What is being asked: Where a picture appears, skip it and copy everything else in the listing exactly.

Supplied data: Begin

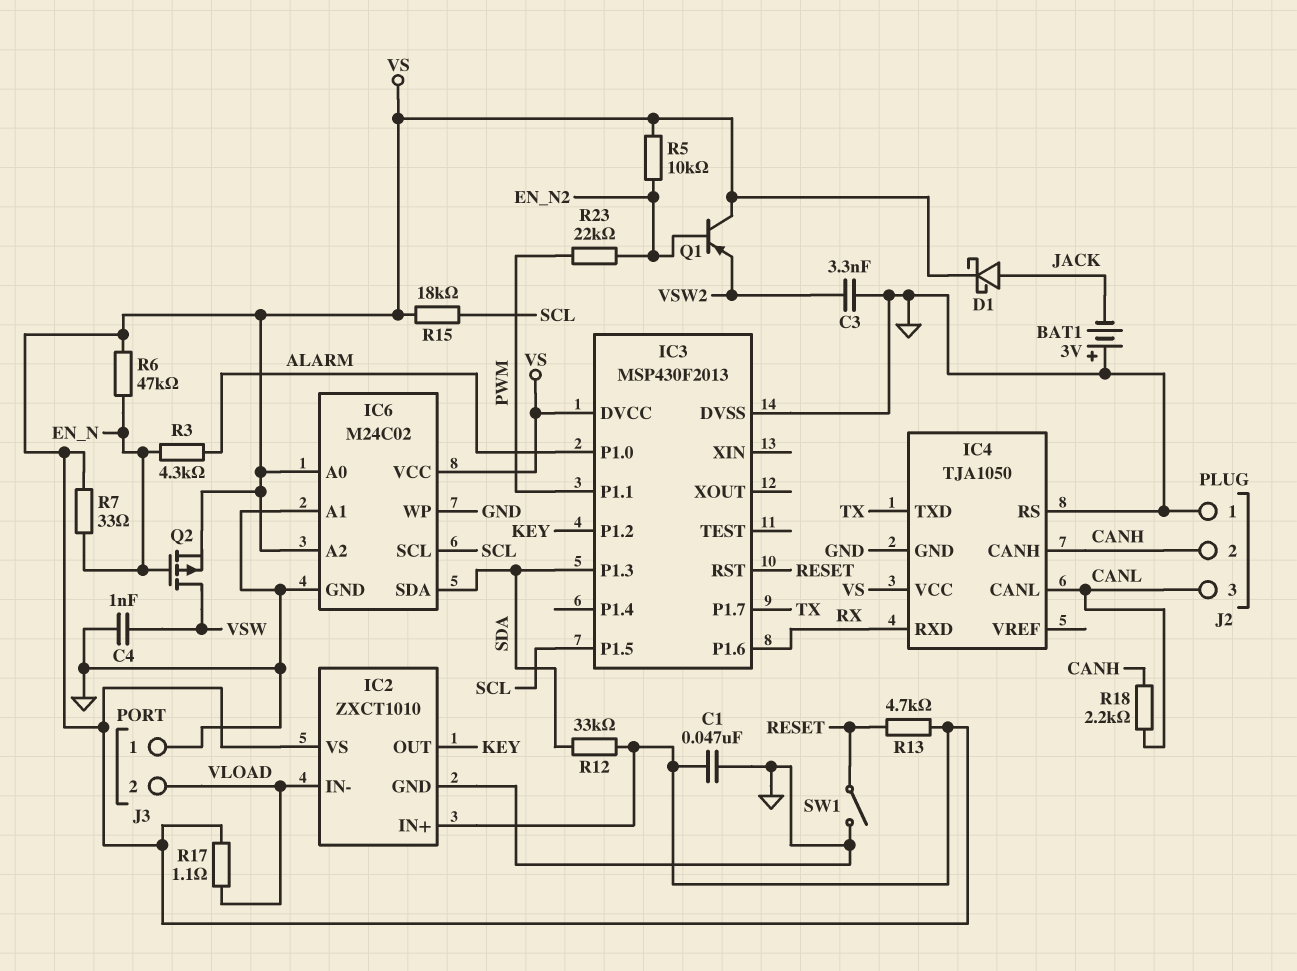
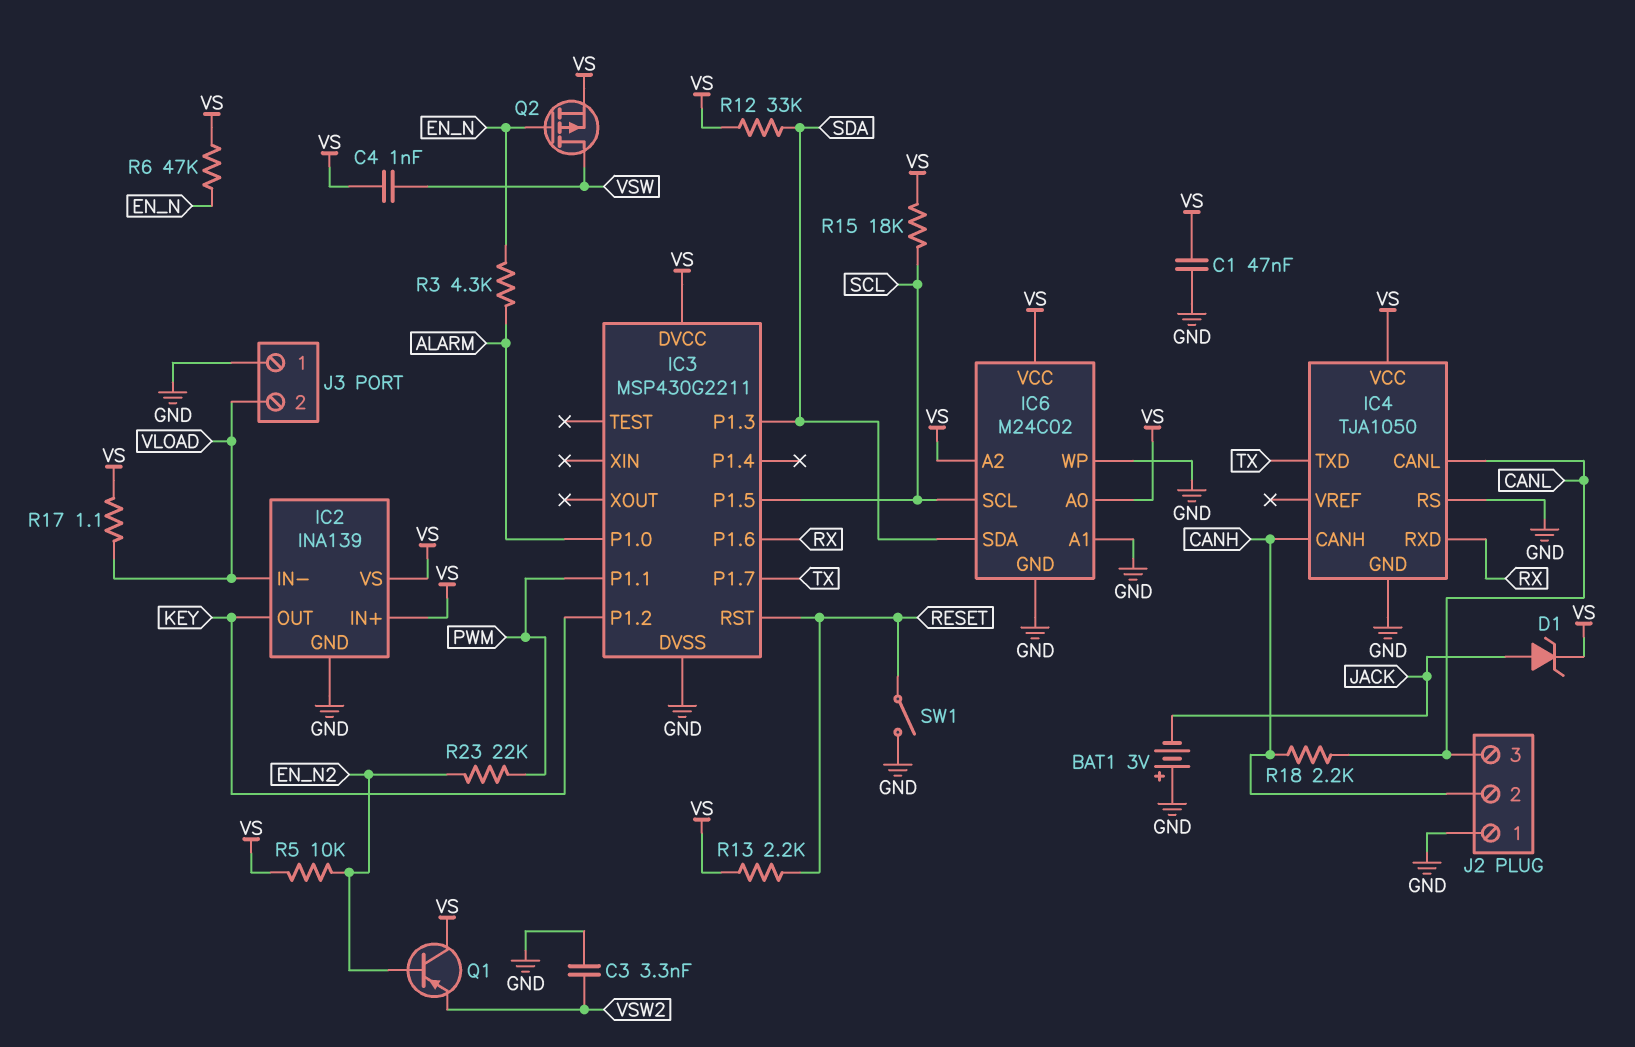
C4: 1nF (GND, VSW) -> 1nF (VS, VSW)
D1: schottky (A JACK, K VS) -> zener (A JACK, K VS)
IC2: ZXCT1010 -> INA139
IC3: MSP430F2013 -> MSP430G2211
R7: 33 (EN_N, VS) -> none
R13: 4.7k (RESET, VS) -> 2.2k (RESET, VS)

Supplied data: End

Solution to this task:
C4: 1nF (GND, VSW) -> 1nF (VS, VSW)
D1: schottky (A JACK, K VS) -> zener (A JACK, K VS)
IC2: ZXCT1010 -> INA139
IC3: MSP430F2013 -> MSP430G2211
R7: 33 (EN_N, VS) -> none
R13: 4.7k (RESET, VS) -> 2.2k (RESET, VS)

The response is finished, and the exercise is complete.